Find the line with "camera: 15 degrees left, 5 degrees up" in the entries below, then reproduce it and every line after it down to and including the line with "(537, 405) = (297, 384): red donut -> none", exactly.

┌─ Data provided

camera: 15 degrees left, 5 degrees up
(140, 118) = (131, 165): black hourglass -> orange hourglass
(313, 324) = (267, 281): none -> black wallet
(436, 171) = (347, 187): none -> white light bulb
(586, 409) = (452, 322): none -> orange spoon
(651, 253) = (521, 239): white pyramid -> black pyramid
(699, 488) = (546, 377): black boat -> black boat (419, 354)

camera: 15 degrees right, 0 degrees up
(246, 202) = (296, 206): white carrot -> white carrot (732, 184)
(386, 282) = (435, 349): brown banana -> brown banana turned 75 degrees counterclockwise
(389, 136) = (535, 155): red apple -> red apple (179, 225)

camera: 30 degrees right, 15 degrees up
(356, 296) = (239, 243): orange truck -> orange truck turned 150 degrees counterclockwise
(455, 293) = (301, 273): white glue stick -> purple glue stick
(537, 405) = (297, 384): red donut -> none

└─
┌─ Data provided

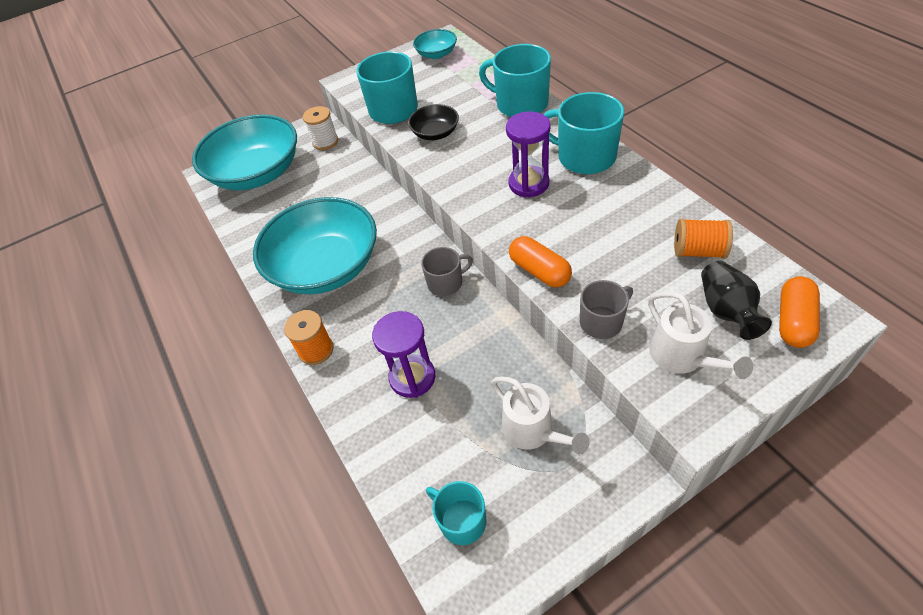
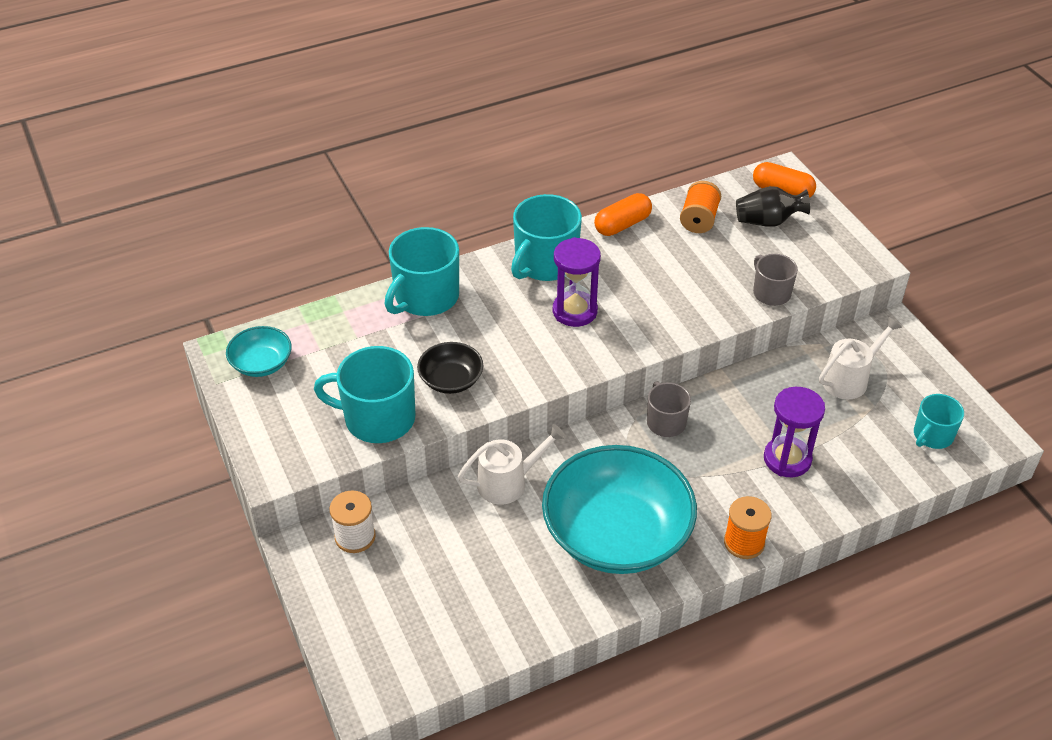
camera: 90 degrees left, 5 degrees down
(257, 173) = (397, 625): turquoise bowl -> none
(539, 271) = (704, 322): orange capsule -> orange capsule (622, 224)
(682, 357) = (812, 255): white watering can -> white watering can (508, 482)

└─
┌─ Data provided

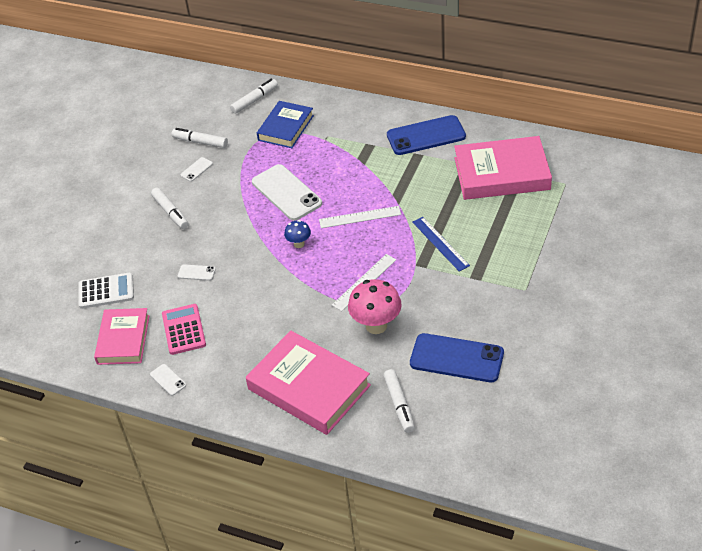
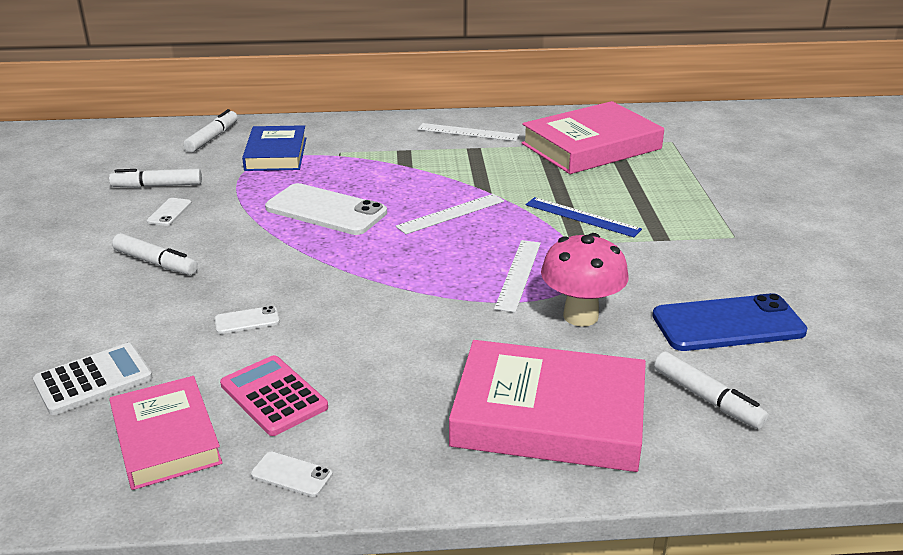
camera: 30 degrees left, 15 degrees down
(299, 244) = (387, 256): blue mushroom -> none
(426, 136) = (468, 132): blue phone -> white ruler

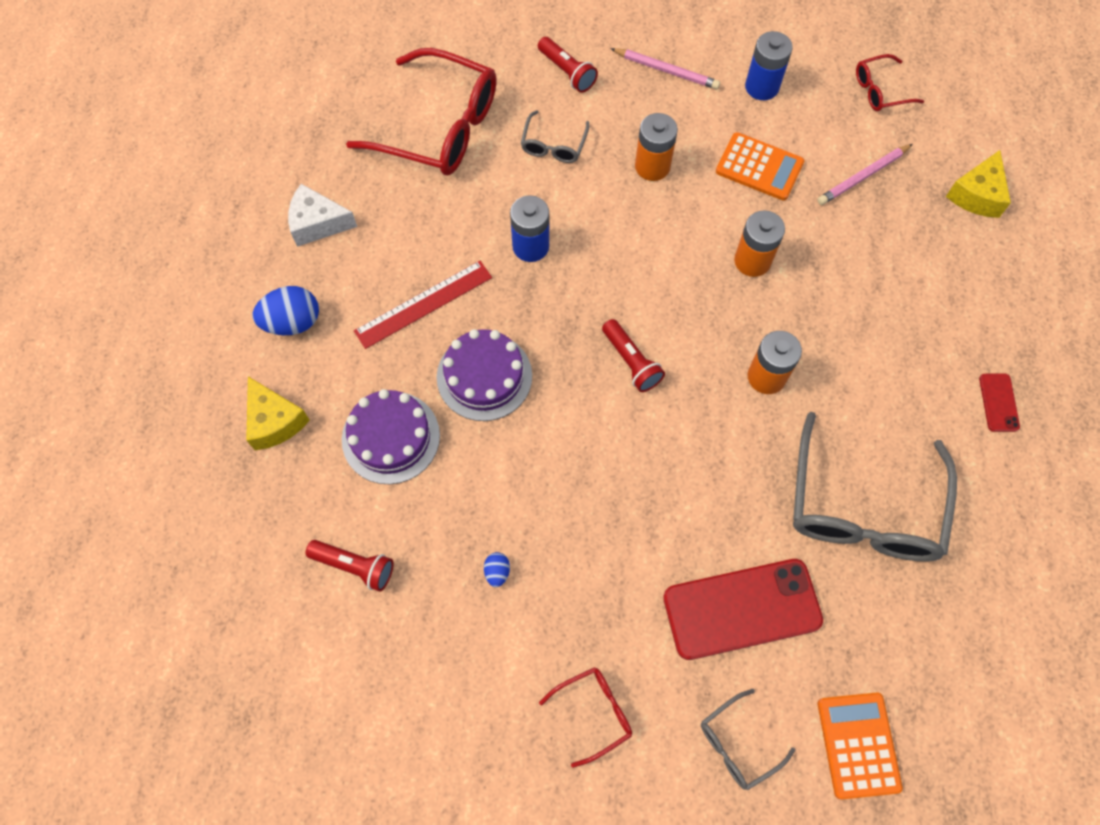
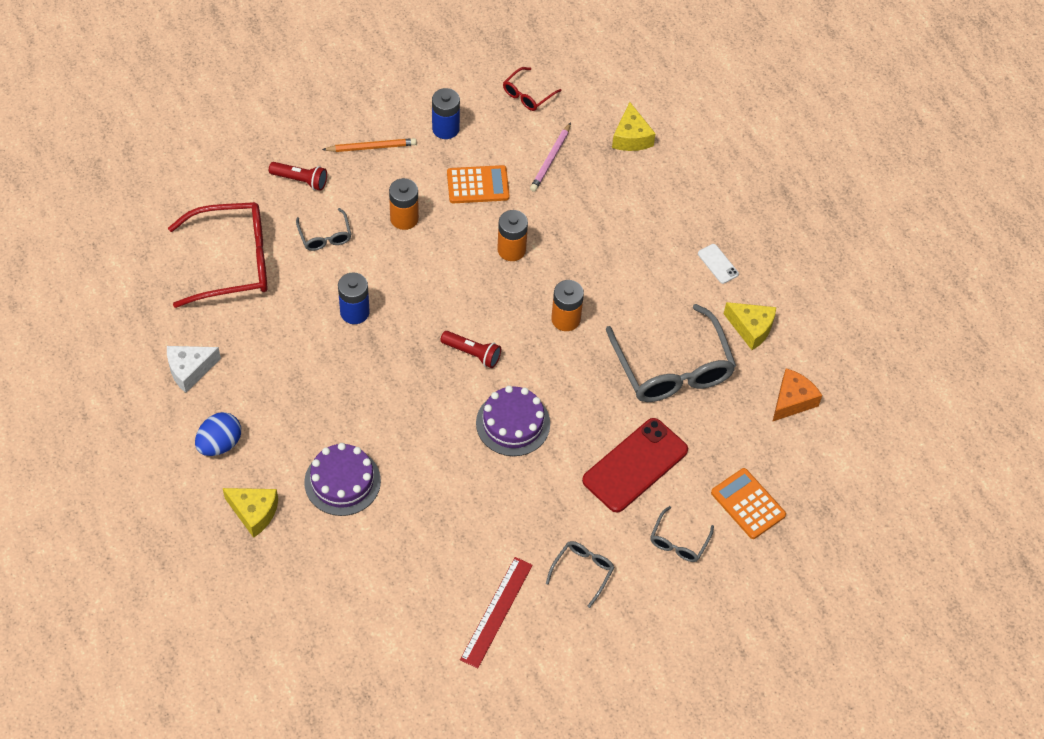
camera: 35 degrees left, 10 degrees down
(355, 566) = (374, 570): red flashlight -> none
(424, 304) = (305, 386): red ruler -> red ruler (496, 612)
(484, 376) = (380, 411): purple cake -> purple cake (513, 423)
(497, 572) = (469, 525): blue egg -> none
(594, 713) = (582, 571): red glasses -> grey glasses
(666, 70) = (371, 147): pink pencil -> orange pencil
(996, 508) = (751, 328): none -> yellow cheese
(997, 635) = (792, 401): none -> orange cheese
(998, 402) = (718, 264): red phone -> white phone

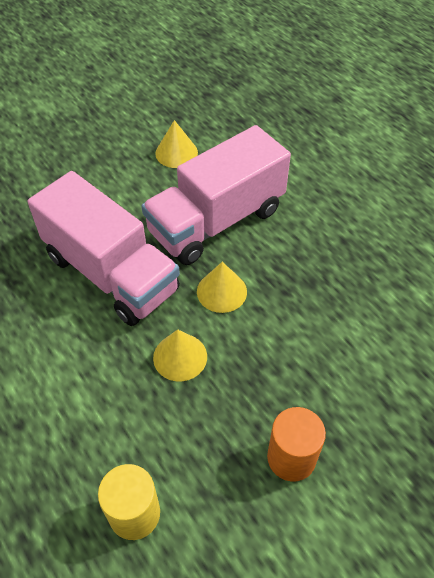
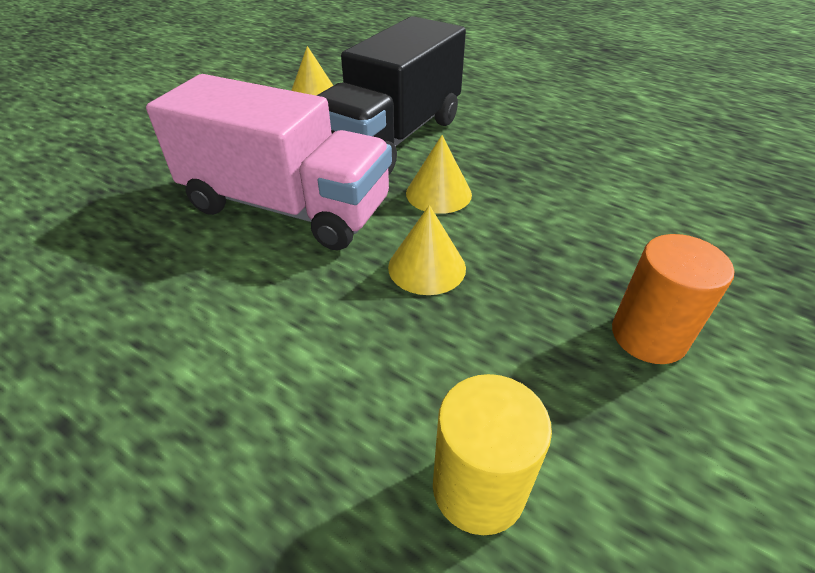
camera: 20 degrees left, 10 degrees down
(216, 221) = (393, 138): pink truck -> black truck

└─

● Response to this task:
camera: 15 degrees left, 5 degrees up
(140, 118) = (131, 165): black hourglass -> orange hourglass
(313, 324) = (267, 281): none -> black wallet
(436, 171) = (347, 187): none -> white light bulb
(586, 409) = (452, 322): none -> orange spoon
(651, 253) = (521, 239): white pyramid -> black pyramid
(699, 488) = (546, 377): black boat -> black boat (419, 354)

camera: 15 degrees right, 0 degrees up
(246, 202) = (296, 206): white carrot -> white carrot (732, 184)
(386, 282) = (435, 349): brown banana -> brown banana turned 75 degrees counterclockwise
(389, 136) = (535, 155): red apple -> red apple (179, 225)

camera: 30 degrees right, 15 degrees up
(356, 296) = (239, 243): orange truck -> orange truck turned 150 degrees counterclockwise
(455, 293) = (301, 273): white glue stick -> purple glue stick
(537, 405) = (297, 384): red donut -> none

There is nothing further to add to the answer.